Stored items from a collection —
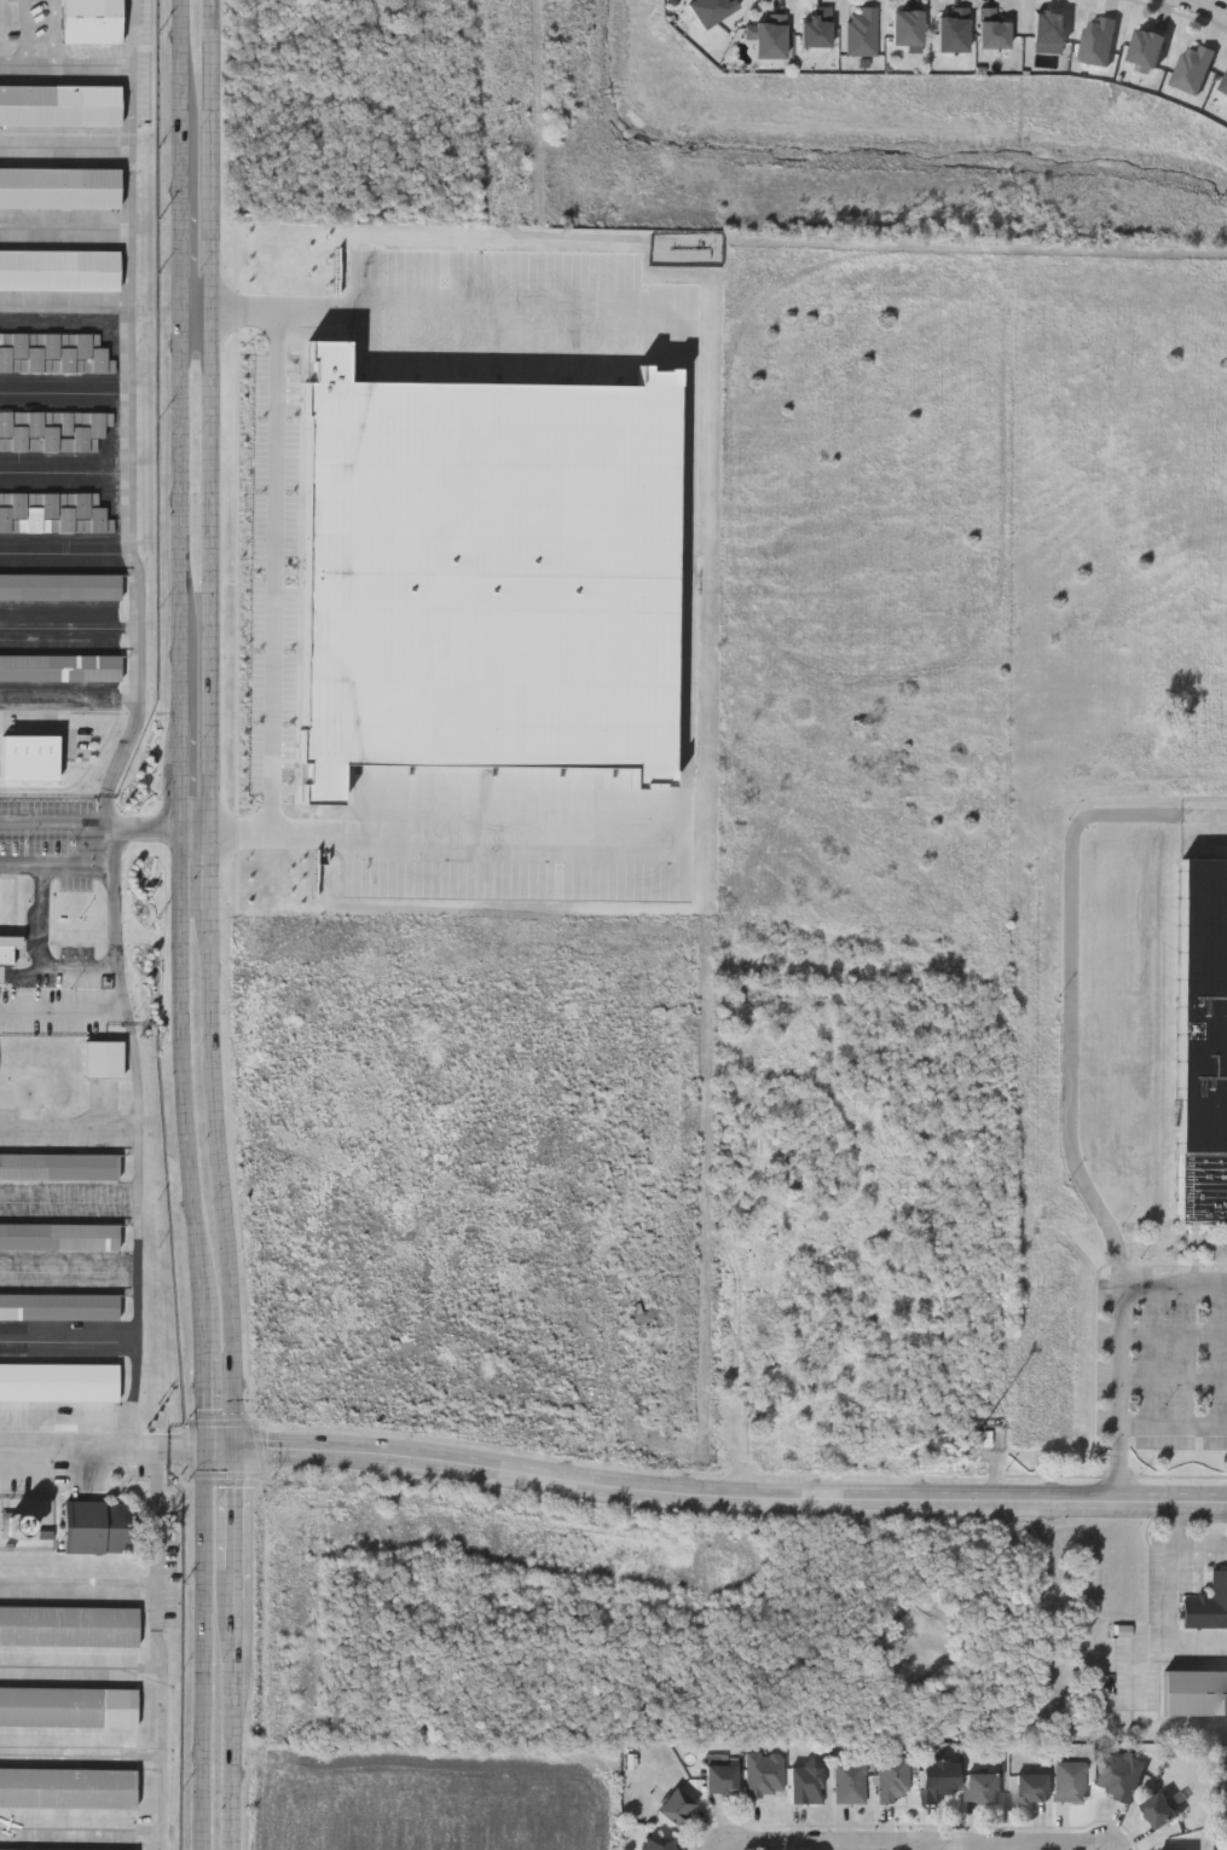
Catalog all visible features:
road: (1199, 9)
building: (711, 10)
building: (90, 20)
building: (1048, 26)
building: (906, 27)
building: (815, 28)
building: (992, 29)
building: (952, 30)
building: (861, 32)
building: (768, 37)
building: (1096, 40)
building: (1146, 46)
building: (1191, 68)
road: (196, 75)
building: (1224, 85)
building: (59, 102)
building: (59, 185)
building: (58, 267)
building: (53, 351)
road: (128, 420)
building: (52, 428)
building: (52, 510)
road: (273, 544)
building: (59, 585)
road: (691, 613)
building: (60, 666)
road: (181, 673)
road: (208, 729)
building: (6, 821)
road: (103, 834)
airport: (83, 954)
road: (1072, 982)
road: (48, 1011)
building: (1202, 1038)
building: (102, 1058)
building: (27, 1092)
building: (58, 1165)
building: (58, 1235)
building: (58, 1305)
building: (649, 1317)
road: (1174, 1330)
road: (1121, 1336)
building: (58, 1381)
road: (1173, 1381)
road: (206, 1392)
road: (749, 1422)
road: (1173, 1426)
traffic signals: (235, 1437)
traffic signals: (206, 1440)
building: (985, 1440)
road: (109, 1441)
traffic signals: (234, 1458)
traffic signals: (206, 1459)
road: (715, 1487)
road: (738, 1498)
road: (715, 1505)
building: (94, 1527)
road: (234, 1527)
road: (1199, 1541)
road: (1170, 1594)
building: (1206, 1602)
building: (67, 1625)
road: (202, 1645)
road: (1138, 1653)
building: (1194, 1692)
building: (66, 1706)
road: (232, 1723)
building: (762, 1775)
building: (1118, 1776)
building: (719, 1780)
building: (890, 1780)
building: (938, 1780)
building: (1068, 1781)
building: (804, 1784)
building: (848, 1784)
building: (67, 1786)
building: (979, 1788)
building: (1029, 1788)
building: (674, 1807)
building: (1158, 1812)
building: (656, 1842)
road: (718, 1845)
road: (884, 1848)
building: (1173, 1848)
building: (44, 1849)

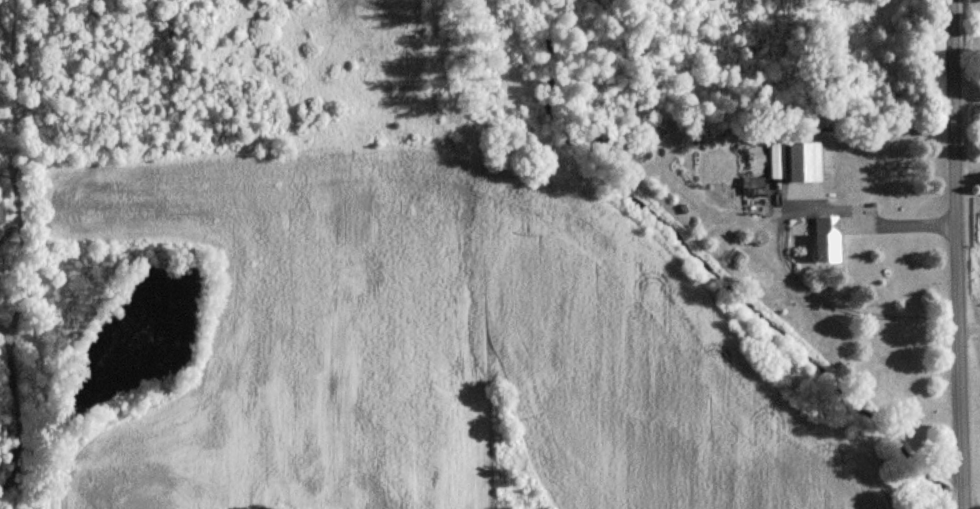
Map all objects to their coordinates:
road: (967, 84)
road: (968, 155)
building: (748, 195)
building: (819, 238)
road: (780, 244)
road: (958, 254)
road: (970, 318)
crop: (439, 349)

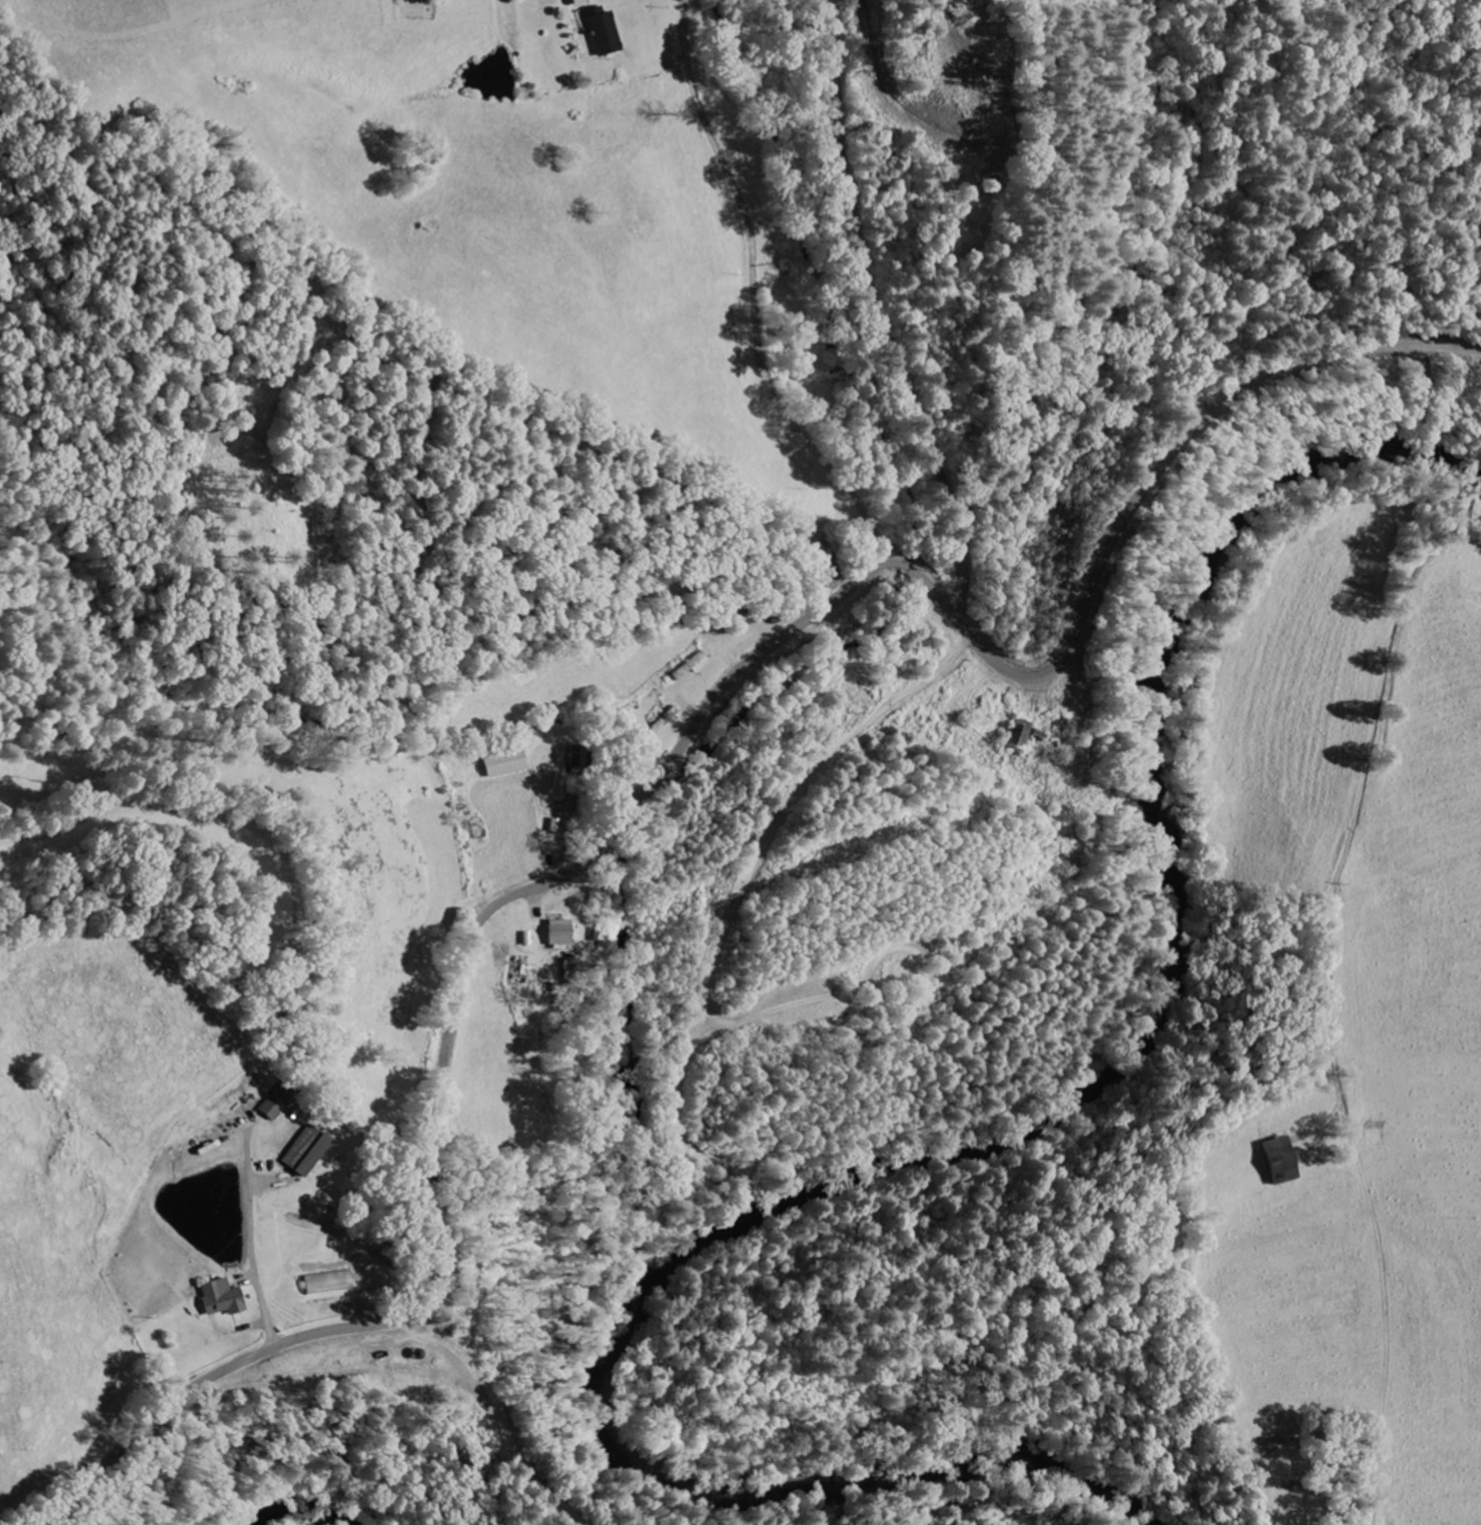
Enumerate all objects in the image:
building: (603, 32)
road: (877, 312)
building: (662, 722)
road: (666, 761)
building: (504, 765)
road: (745, 880)
building: (557, 936)
road: (920, 958)
road: (779, 1006)
building: (277, 1105)
building: (306, 1152)
river: (928, 1158)
building: (1279, 1162)
building: (328, 1284)
building: (220, 1299)
river: (312, 1513)

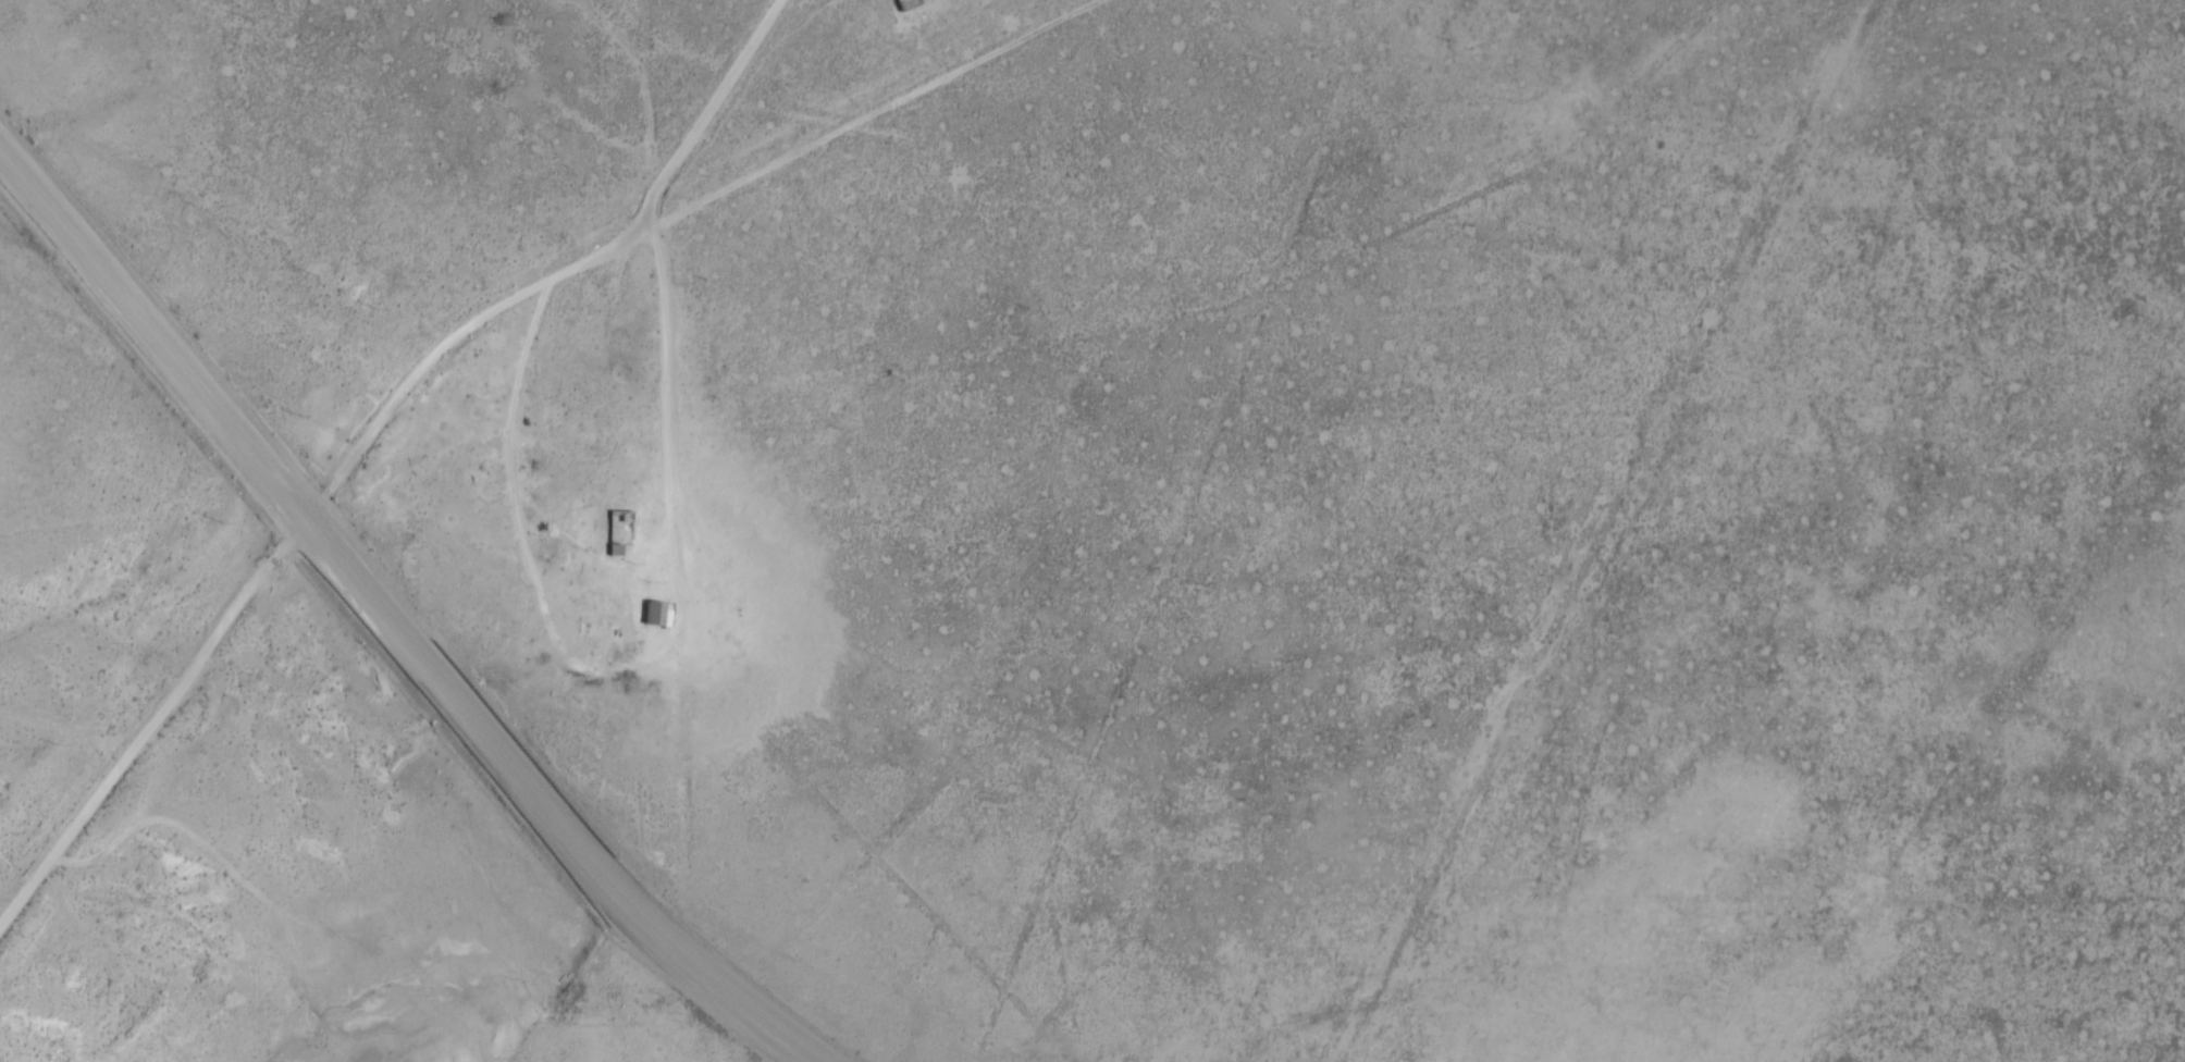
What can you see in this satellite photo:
building: (904, 5)
road: (45, 223)
road: (452, 341)
road: (664, 351)
building: (619, 526)
road: (1633, 531)
building: (656, 613)
road: (421, 666)
road: (62, 727)

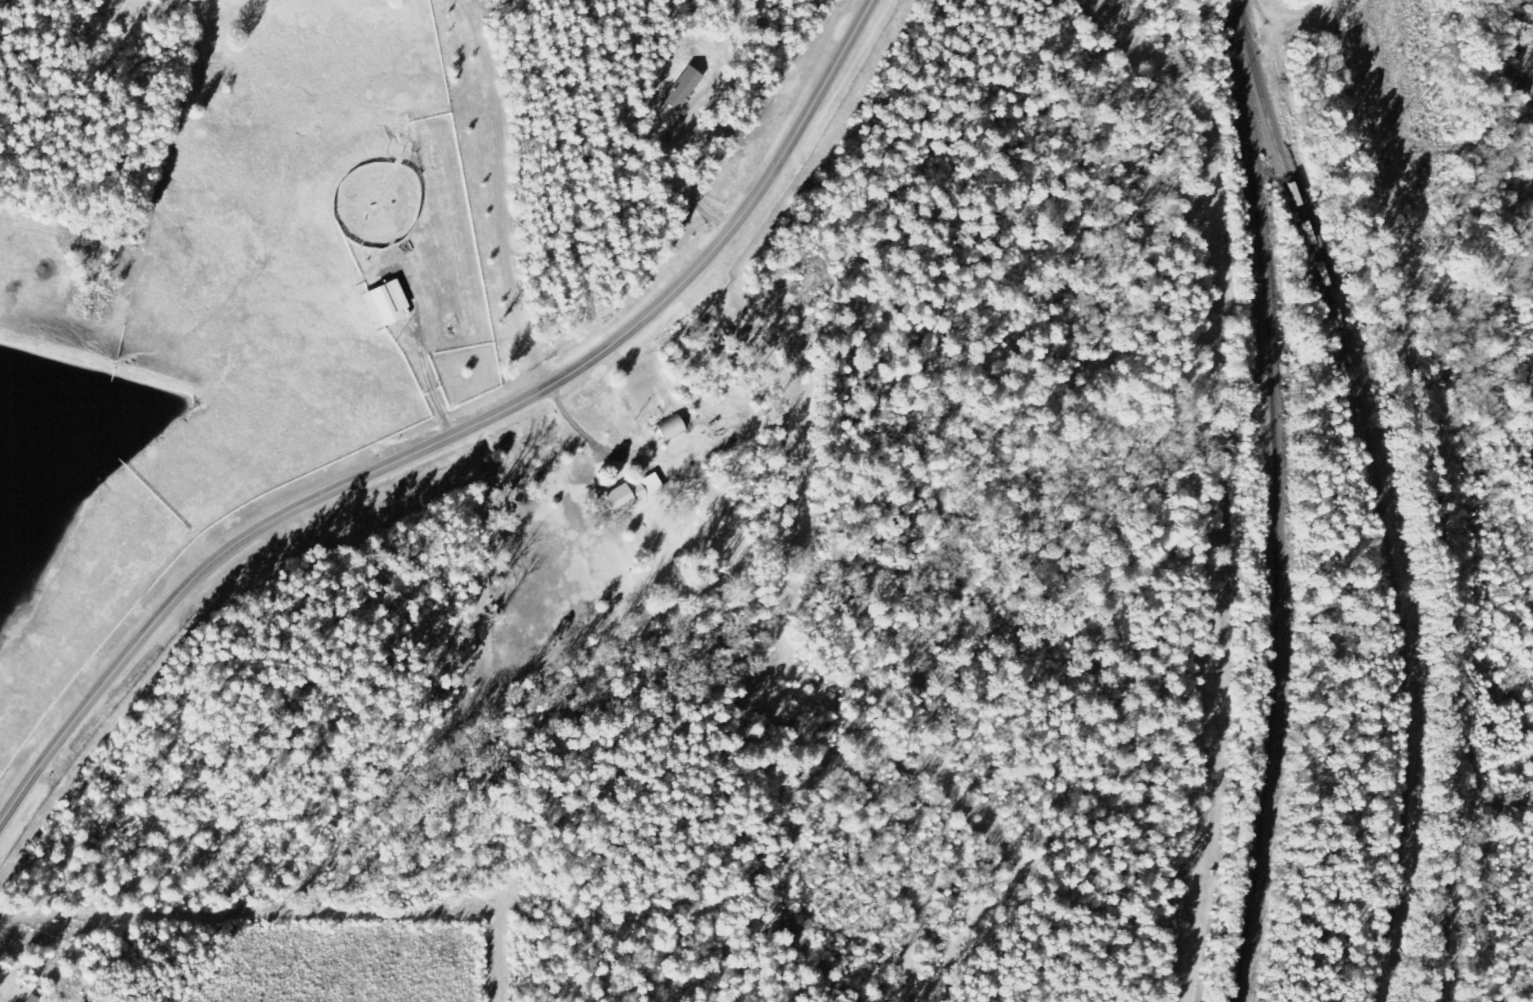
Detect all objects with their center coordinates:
building: (682, 93)
building: (390, 303)
road: (456, 435)
road: (1425, 490)
railway: (1382, 492)
building: (633, 493)
railway: (1279, 501)
building: (36, 999)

What is expected —
Only the lines from the one containing "Detect all objects" through the last line above belong in your answer. Retype them exactly.

Exercise solution —
Detect all objects with their center coordinates:
building: (682, 93)
building: (390, 303)
road: (456, 435)
road: (1425, 490)
railway: (1382, 492)
building: (633, 493)
railway: (1279, 501)
building: (36, 999)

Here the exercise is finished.